[[ Task input, beginning ]]

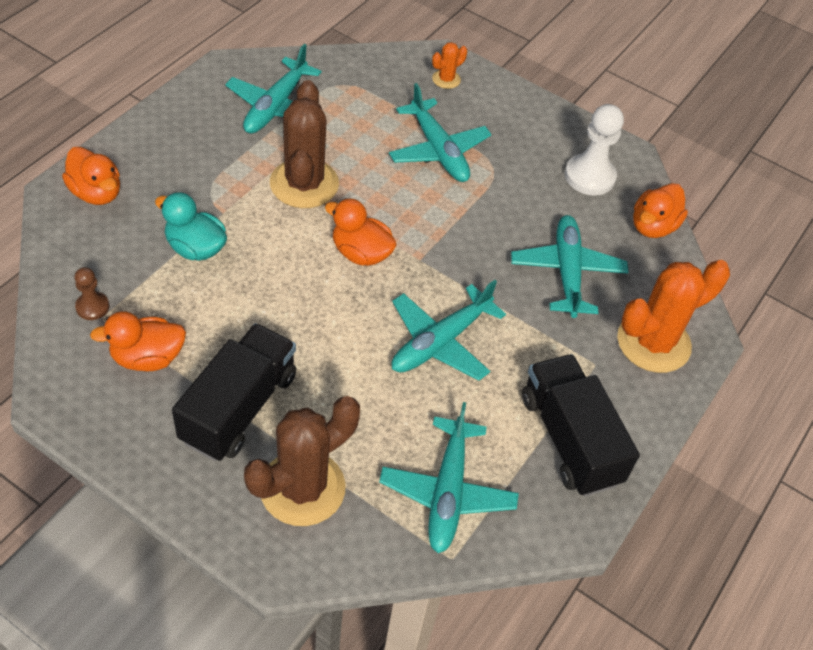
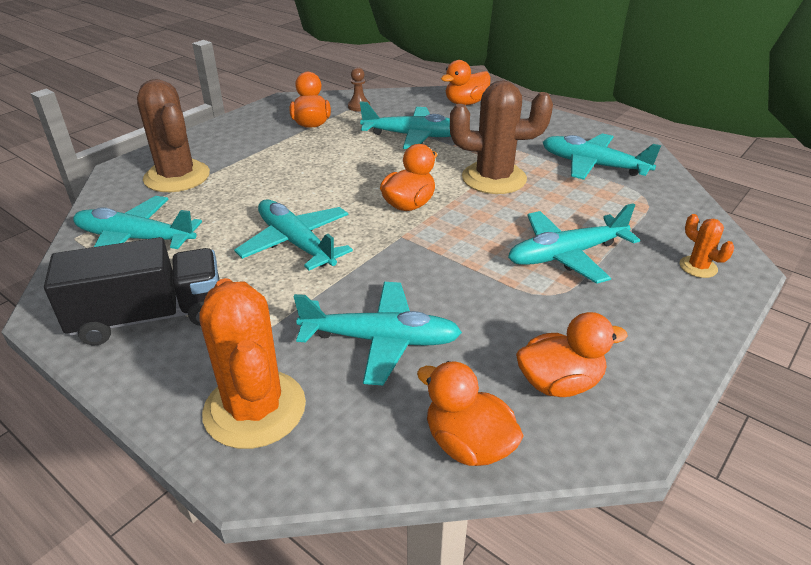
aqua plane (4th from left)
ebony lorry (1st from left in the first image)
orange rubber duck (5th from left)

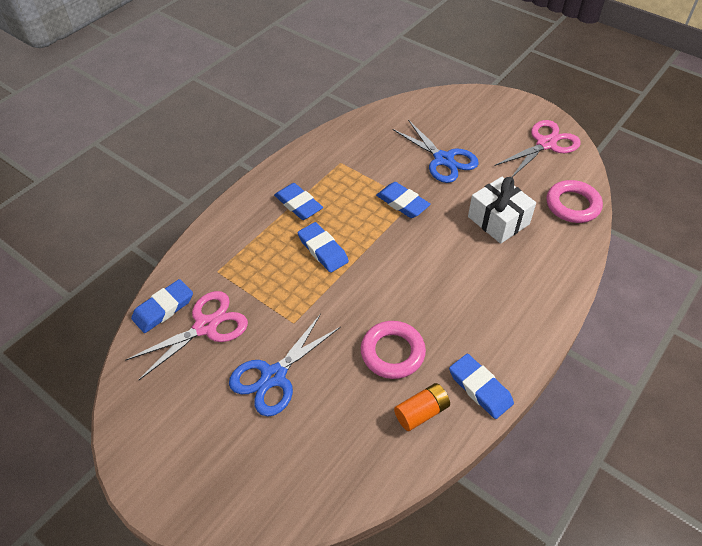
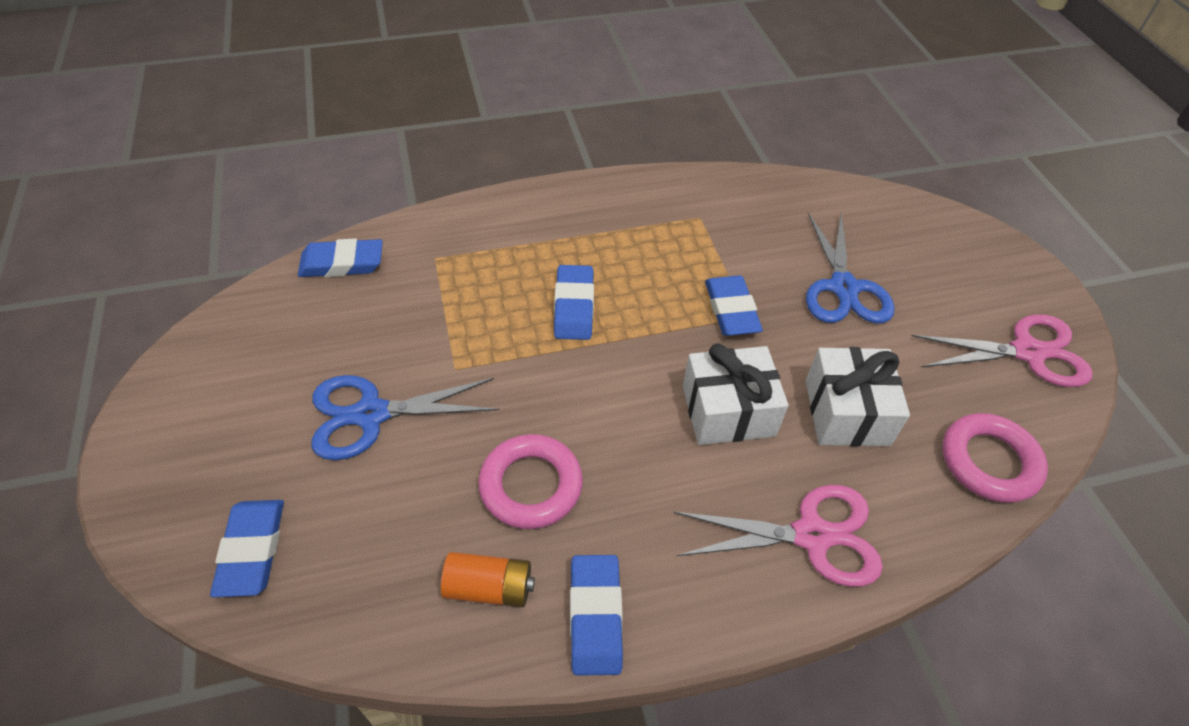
rose-pink shears (1st from left)
royal blue eraser (1st from left)
snow-white gift (1st from left)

[[ Task input, end ]]

**Activity**: Only the lines from the line containing "ebony lorry (1st" through the last line of the entries above should be reproduced, word for word and without pictures.

**Response**:
ebony lorry (1st from left in the first image)
orange rubber duck (5th from left)

rose-pink shears (1st from left)
royal blue eraser (1st from left)
snow-white gift (1st from left)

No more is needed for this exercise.